DIRECTIONS
Omit the pictures, but give back every entry below exactly as written.

[Source records]
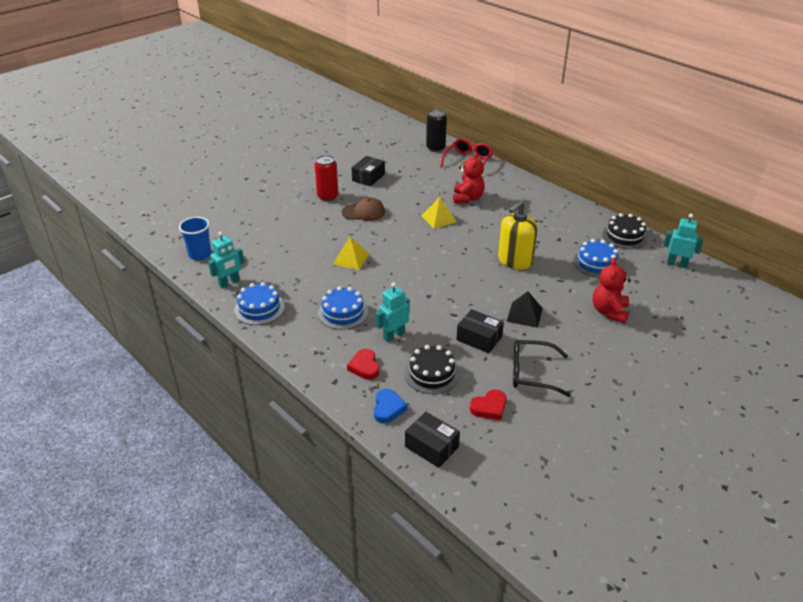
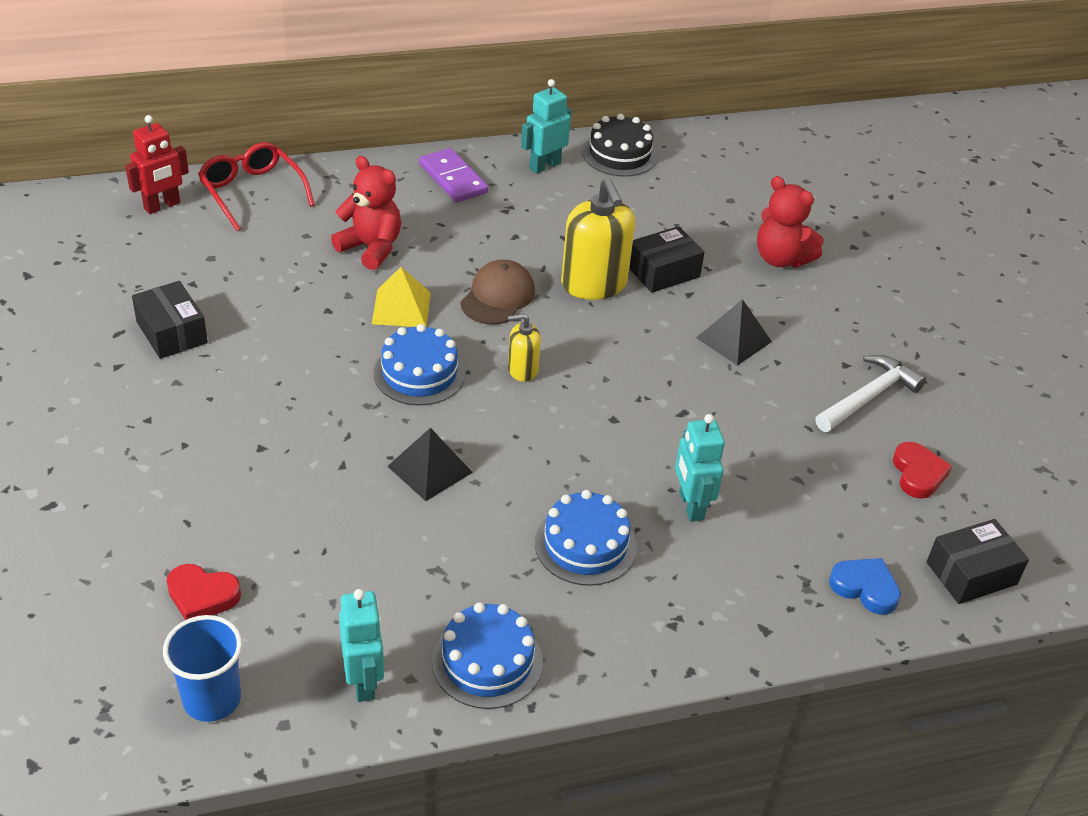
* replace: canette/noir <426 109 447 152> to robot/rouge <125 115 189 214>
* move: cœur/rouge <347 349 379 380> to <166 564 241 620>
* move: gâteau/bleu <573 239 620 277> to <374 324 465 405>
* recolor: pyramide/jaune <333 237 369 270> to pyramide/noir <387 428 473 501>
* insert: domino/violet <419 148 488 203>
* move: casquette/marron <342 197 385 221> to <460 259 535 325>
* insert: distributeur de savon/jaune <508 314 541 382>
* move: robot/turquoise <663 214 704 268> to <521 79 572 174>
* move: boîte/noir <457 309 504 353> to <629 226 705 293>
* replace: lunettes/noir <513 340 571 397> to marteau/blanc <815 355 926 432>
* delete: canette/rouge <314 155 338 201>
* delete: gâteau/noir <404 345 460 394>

EXERCISE RESULT
* replace: canette/noir <426 109 447 152> to robot/rouge <125 115 189 214>
* move: cœur/rouge <347 349 379 380> to <166 564 241 620>
* move: gâteau/bleu <573 239 620 277> to <374 324 465 405>
* recolor: pyramide/jaune <333 237 369 270> to pyramide/noir <387 428 473 501>
* insert: domino/violet <419 148 488 203>
* move: casquette/marron <342 197 385 221> to <460 259 535 325>
* insert: distributeur de savon/jaune <508 314 541 382>
* move: robot/turquoise <663 214 704 268> to <521 79 572 174>
* move: boîte/noir <457 309 504 353> to <629 226 705 293>
* replace: lunettes/noir <513 340 571 397> to marteau/blanc <815 355 926 432>
* delete: canette/rouge <314 155 338 201>
* delete: gâteau/noir <404 345 460 394>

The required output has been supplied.